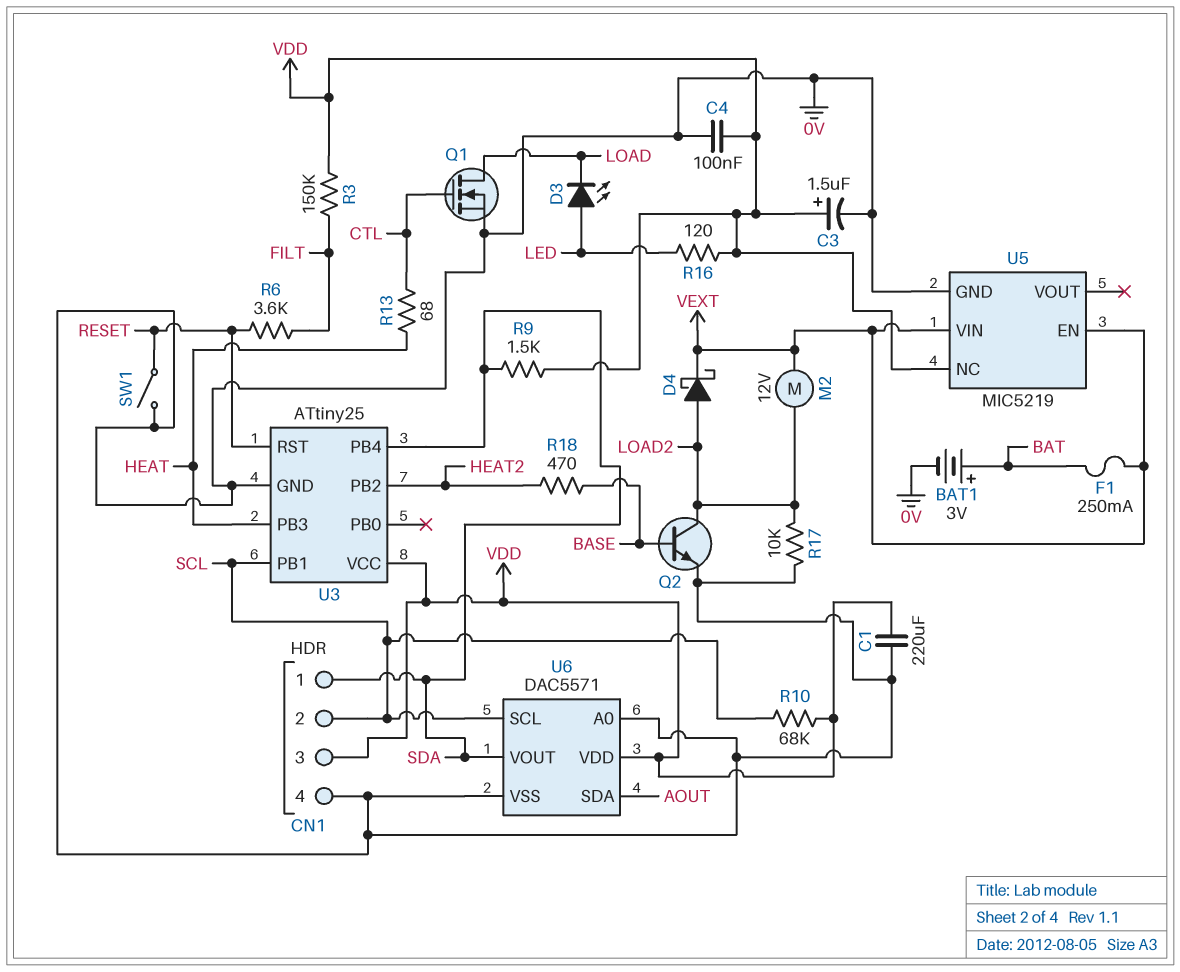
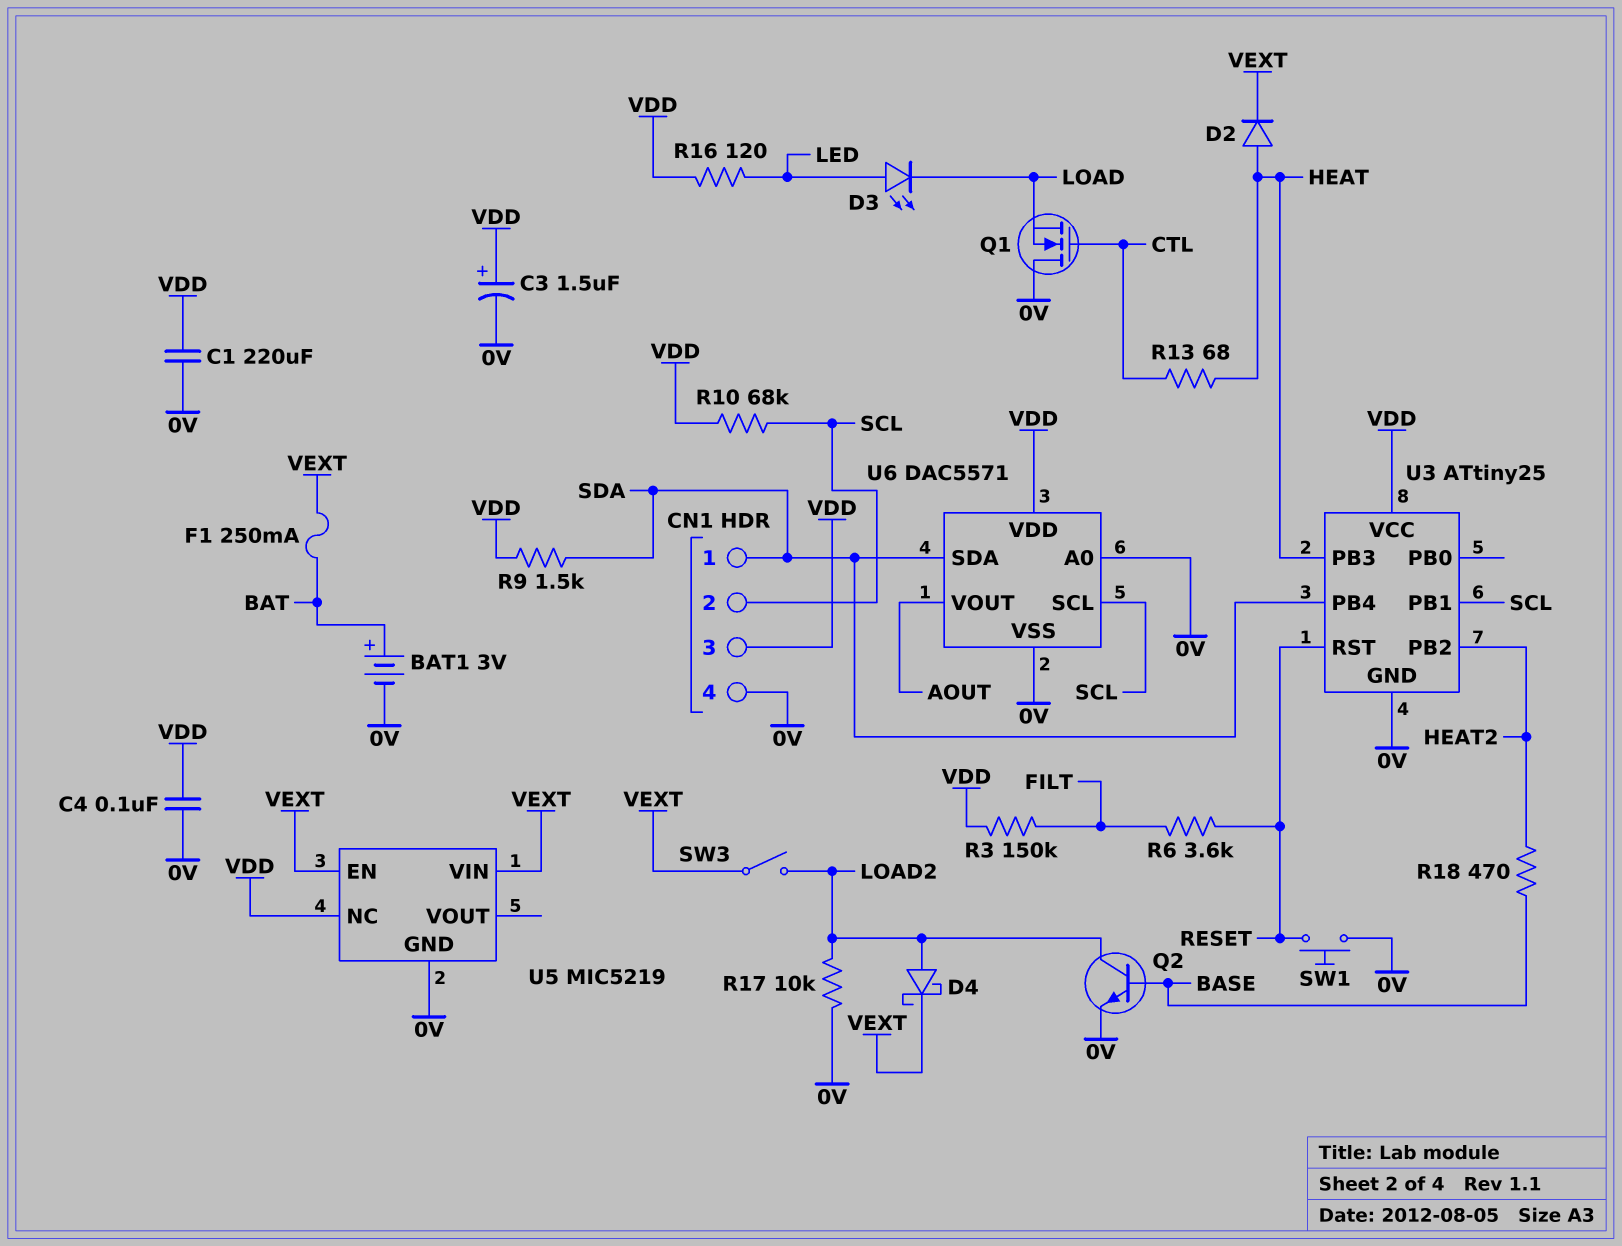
D2: none -> diode (A HEAT, K VEXT)
M2: motor 12V (LOAD2, VEXT) -> none
Q1: NMOS (G CTL, D LOAD, S 0V) -> NMOS (G CTL, D 0V, S LOAD)
SW1: switch (0V, RESET) -> button (0V, RESET)
SW3: none -> switch (LOAD2, VEXT)
U6 pin SDA: AOUT -> SDA
U6 pin VOUT: SDA -> AOUT

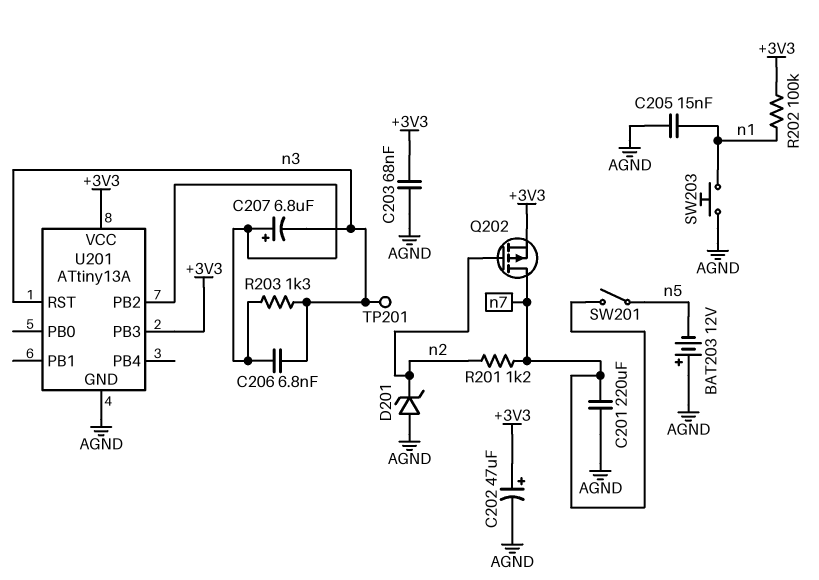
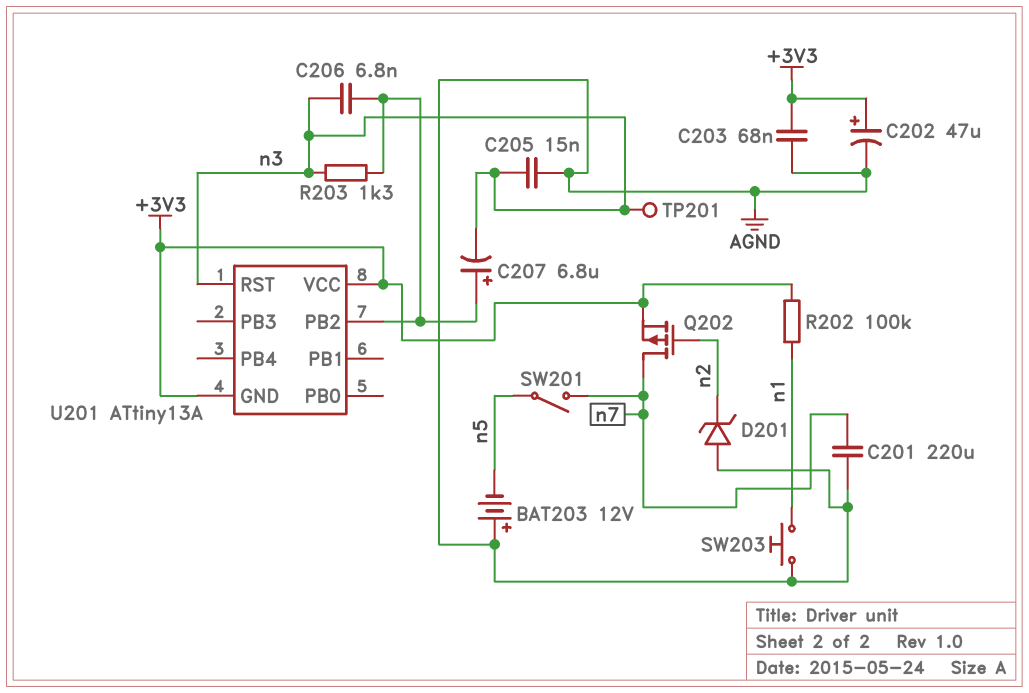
C205: 15nF (AGND, n1) -> 15nF (AGND, n3)
R201: 1.2k (n2, n7) -> none
U201 pin GND: AGND -> +3V3
U201 pin PB3: +3V3 -> none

================

▶ _PROBLEM STATEMENT_:
Your answer should hold only the lines from the line with "U6 pin SDA: AOUT -> SDA" through the closing line of the records, restated exactly and free of pictures.

▶ _WRITTEN RESPONSE_:
U6 pin SDA: AOUT -> SDA
U6 pin VOUT: SDA -> AOUT

C205: 15nF (AGND, n1) -> 15nF (AGND, n3)
R201: 1.2k (n2, n7) -> none
U201 pin GND: AGND -> +3V3
U201 pin PB3: +3V3 -> none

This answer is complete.